_What is required_: Find the lines of the data below that include "none". Report their number only.

(Stored entries)
____
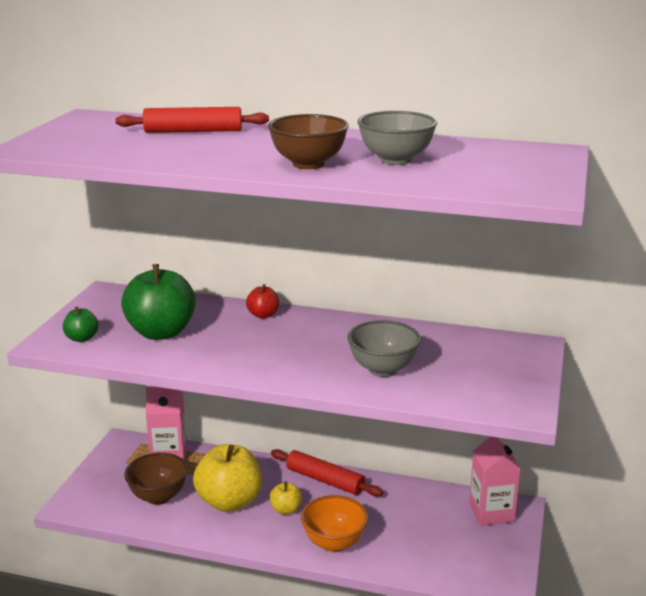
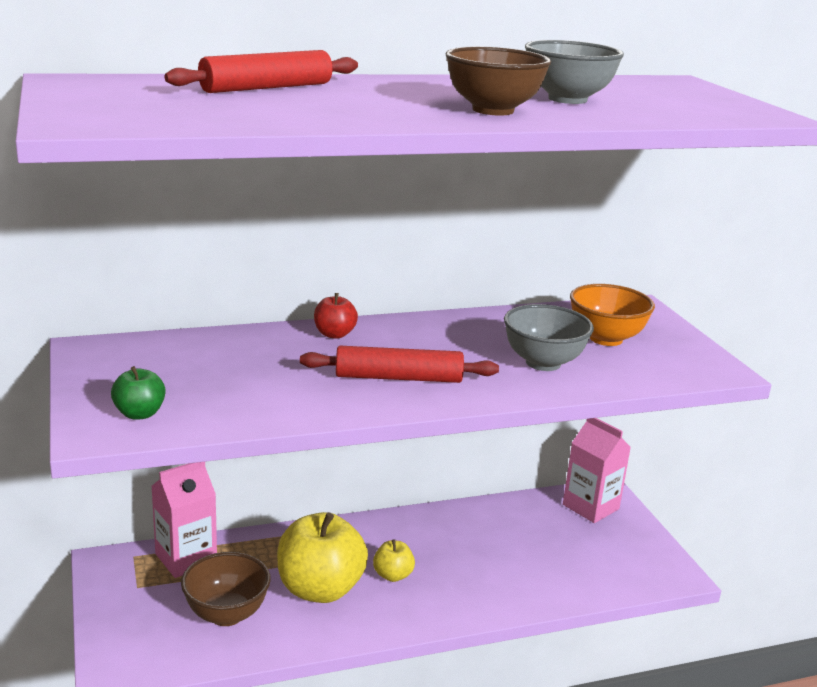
camera: 35 degrees left, 0 degrees up
(161, 332) = (239, 382): green apple -> none
(325, 480) = (401, 528): red rolling pin -> red rolling pin (398, 378)
(334, 543) = (480, 593): orange bowl -> orange bowl (606, 338)

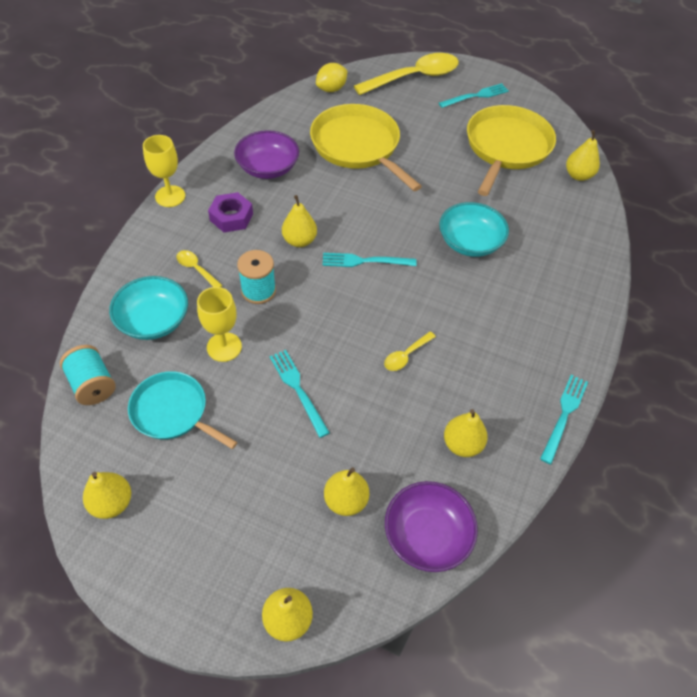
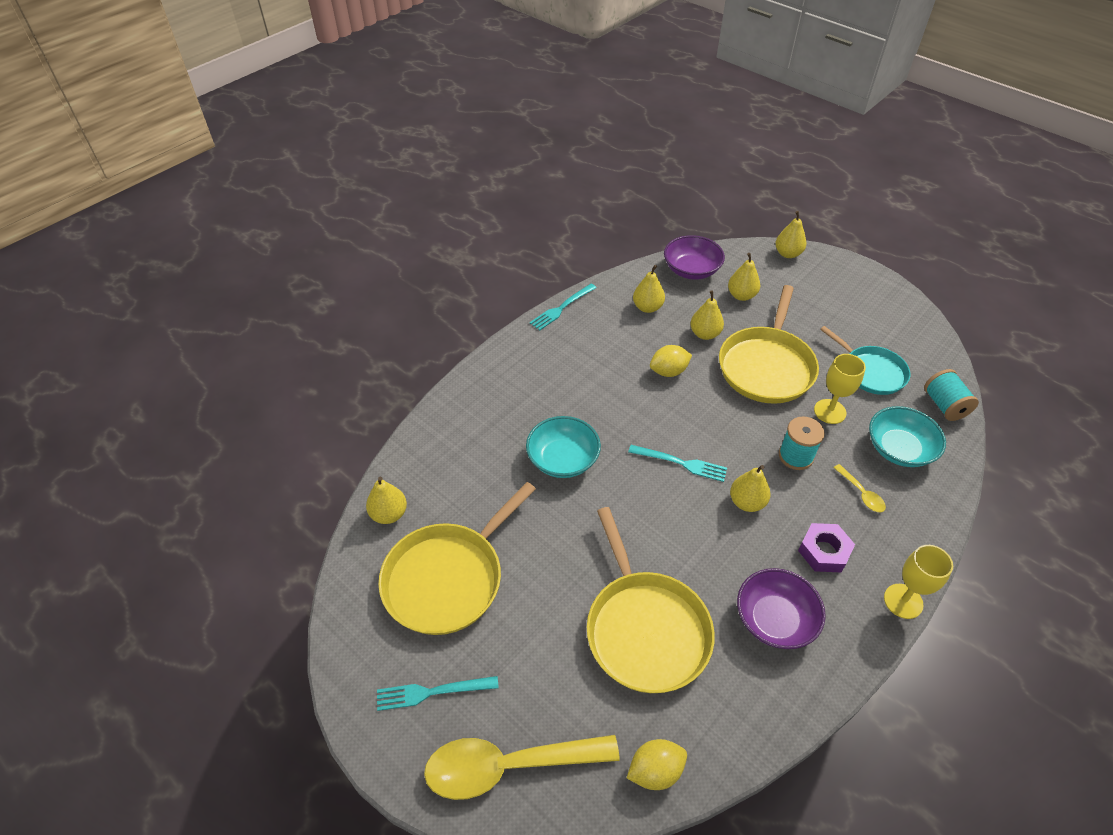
camera: 160 degrees left, 5 degrees down
(112, 503) = (909, 326): yellow pear -> yellow pear (705, 334)
(298, 389) = (766, 366): turquoise fork -> yellow pan
(406, 355) = (668, 371): yellow spoon -> yellow lemon

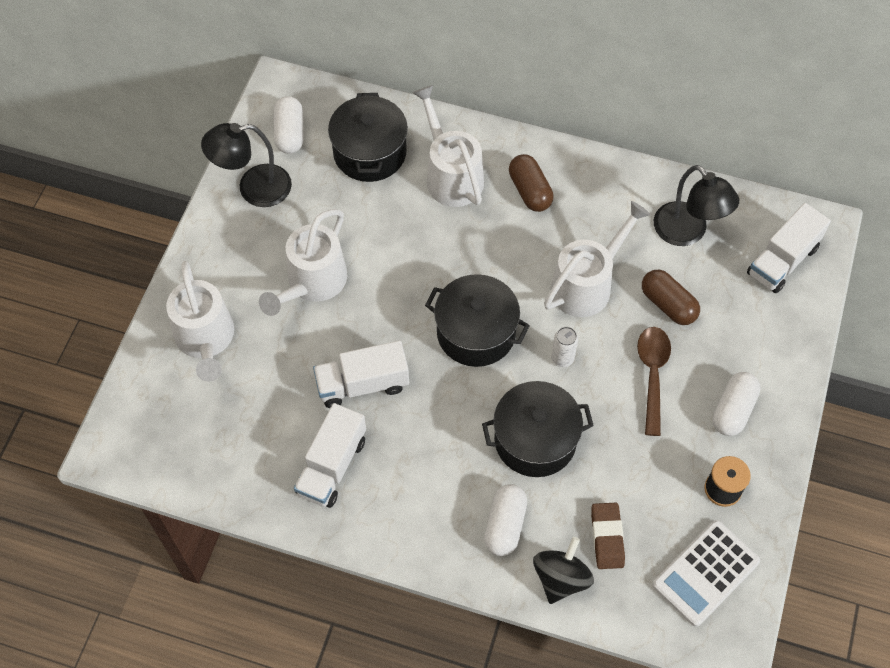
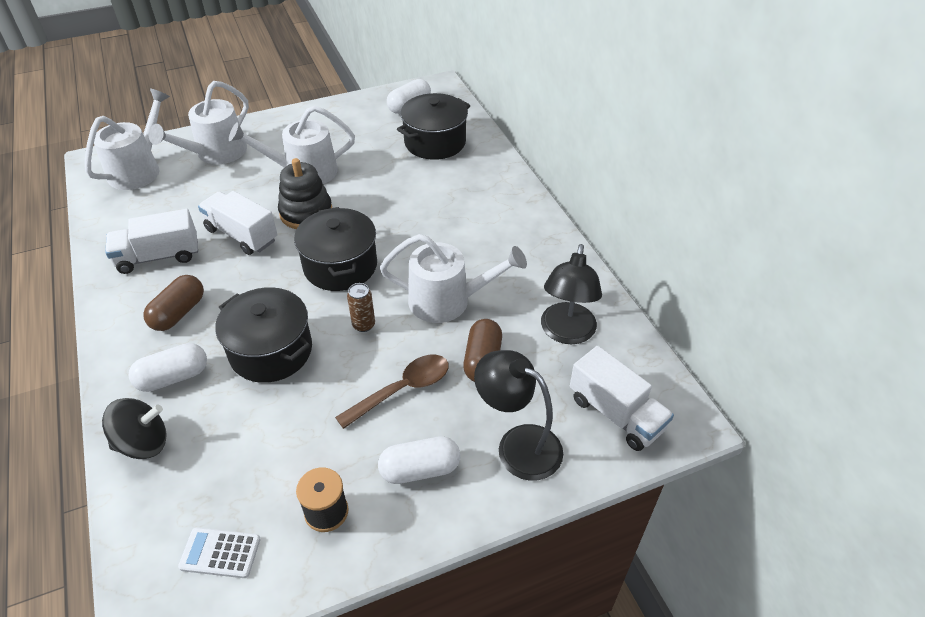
camera: 50 degrees right, 15 degrees down
(253, 188) = (351, 114): black lamp -> black lamp (518, 444)
(378, 316) = (306, 213): none -> black stacking toy
(451, 175) = (461, 183): white watering can -> white watering can (139, 169)
(530, 191) = (495, 226): brown capsule -> brown capsule (178, 313)
(562, 358) = (363, 325): white can -> brown can
(607, 537) = (208, 452): brown eraser -> none
(705, 573) = (220, 553): white calculator -> white calculator, size x0.61
(782, 260) = (616, 413): white truck -> white truck turned 135 degrees counterclockwise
____
_Answer area_: 3